··· PROVIDED DATA

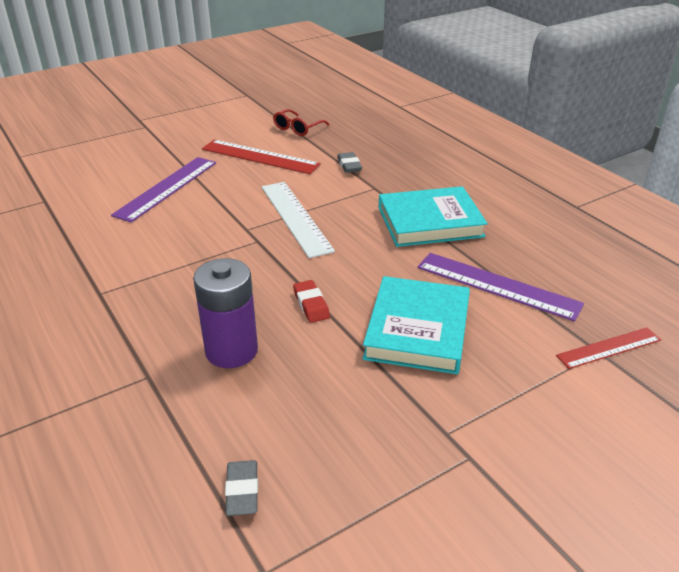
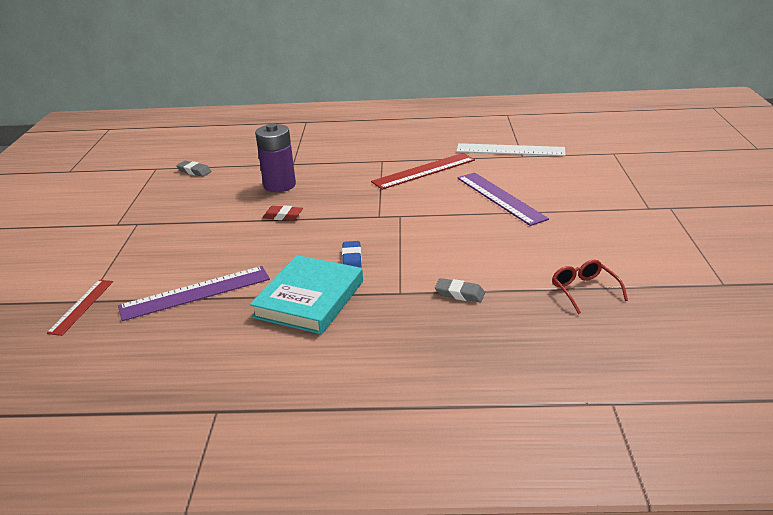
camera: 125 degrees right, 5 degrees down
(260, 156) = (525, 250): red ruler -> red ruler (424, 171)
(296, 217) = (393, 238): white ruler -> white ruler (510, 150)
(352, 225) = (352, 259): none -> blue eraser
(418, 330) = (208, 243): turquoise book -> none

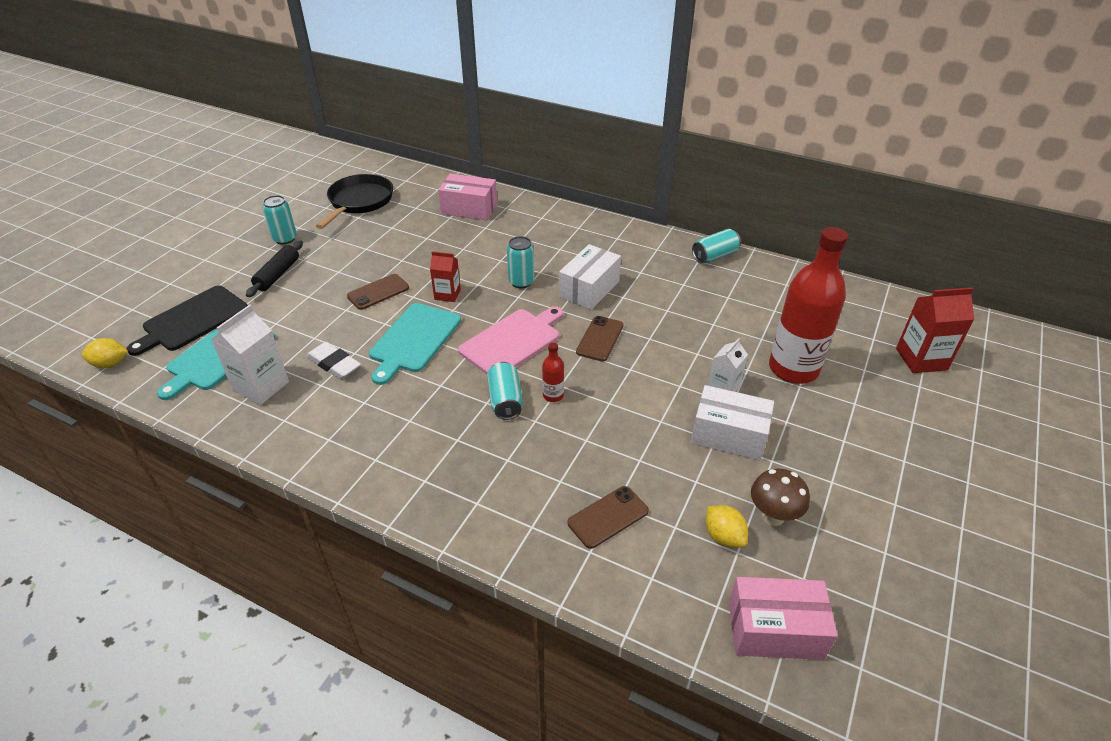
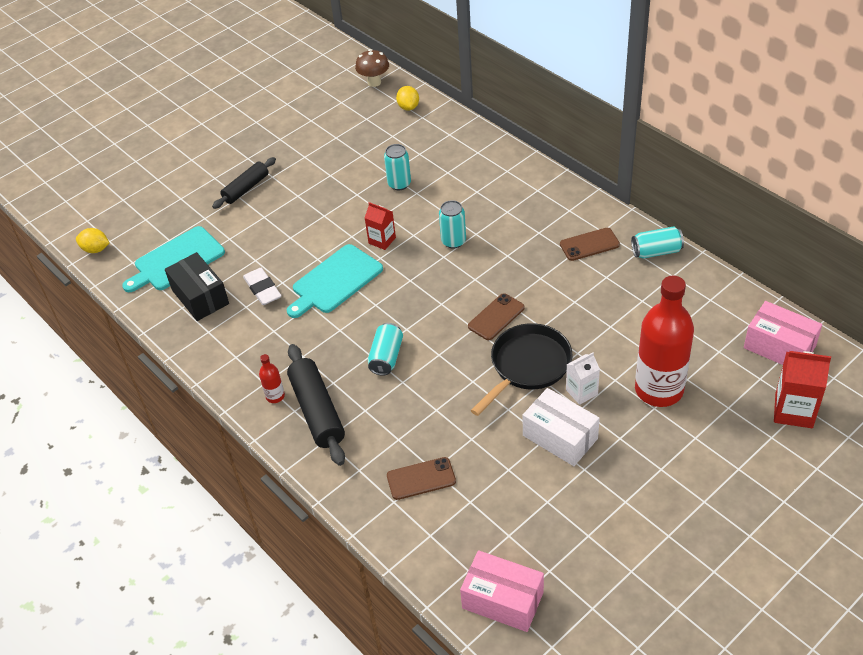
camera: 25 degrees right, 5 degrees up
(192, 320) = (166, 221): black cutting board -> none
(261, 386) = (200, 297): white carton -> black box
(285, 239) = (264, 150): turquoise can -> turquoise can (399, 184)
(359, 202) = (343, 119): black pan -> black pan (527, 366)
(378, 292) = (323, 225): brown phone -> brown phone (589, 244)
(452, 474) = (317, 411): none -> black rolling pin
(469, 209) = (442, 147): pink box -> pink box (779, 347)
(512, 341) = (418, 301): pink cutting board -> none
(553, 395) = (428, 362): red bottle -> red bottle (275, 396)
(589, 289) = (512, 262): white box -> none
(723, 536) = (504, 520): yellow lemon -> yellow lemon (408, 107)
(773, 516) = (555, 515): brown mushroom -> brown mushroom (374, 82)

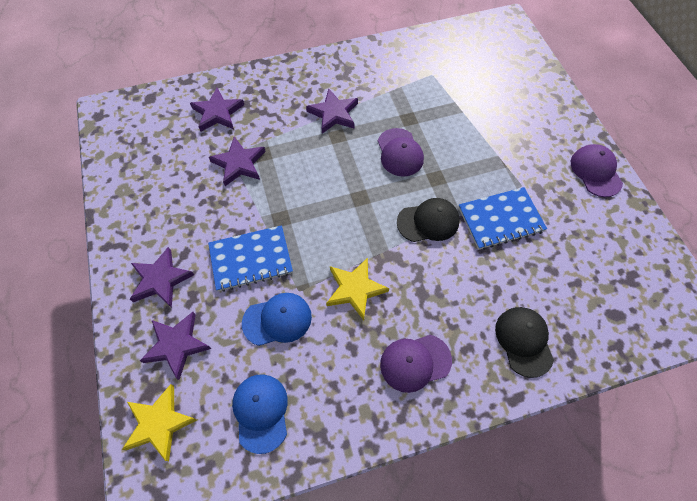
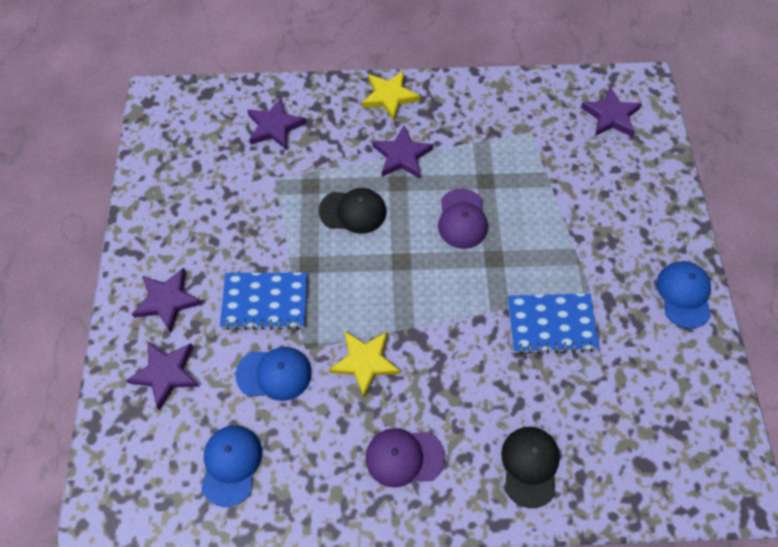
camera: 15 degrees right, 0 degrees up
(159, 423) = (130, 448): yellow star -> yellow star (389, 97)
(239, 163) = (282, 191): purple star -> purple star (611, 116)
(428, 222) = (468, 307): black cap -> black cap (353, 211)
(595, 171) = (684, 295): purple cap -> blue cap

······

**WHAT IS NEEDED**
Only the lines from the start of the records to the one containing "camera: 15 degrees right, 0 degrees up" should be repeated, exactly and with both ends kept; drop any pictures.

**ANSWER TO THE EXERCISE**
camera: 125 degrees right, 5 degrees down
(260, 156) = (525, 250): red ruler -> red ruler (424, 171)
(296, 217) = (393, 238): white ruler -> white ruler (510, 150)
(352, 225) = (352, 259): none -> blue eraser
(418, 330) = (208, 243): turquoise book -> none

camera: 25 degrees right, 5 degrees up
(192, 320) = (166, 221): black cutting board -> none
(261, 386) = (200, 297): white carton -> black box
(285, 239) = (264, 150): turquoise can -> turquoise can (399, 184)
(359, 202) = (343, 119): black pan -> black pan (527, 366)
(378, 292) = (323, 225): brown phone -> brown phone (589, 244)
(452, 474) = (317, 411): none -> black rolling pin
(469, 209) = (442, 147): pink box -> pink box (779, 347)
(512, 341) = (418, 301): pink cutting board -> none
(553, 395) = (428, 362): red bottle -> red bottle (275, 396)
(589, 289) = (512, 262): white box -> none
(723, 536) = (504, 520): yellow lemon -> yellow lemon (408, 107)
(773, 516) = (555, 515): brown mushroom -> brown mushroom (374, 82)

camera: 15 degrees right, 0 degrees up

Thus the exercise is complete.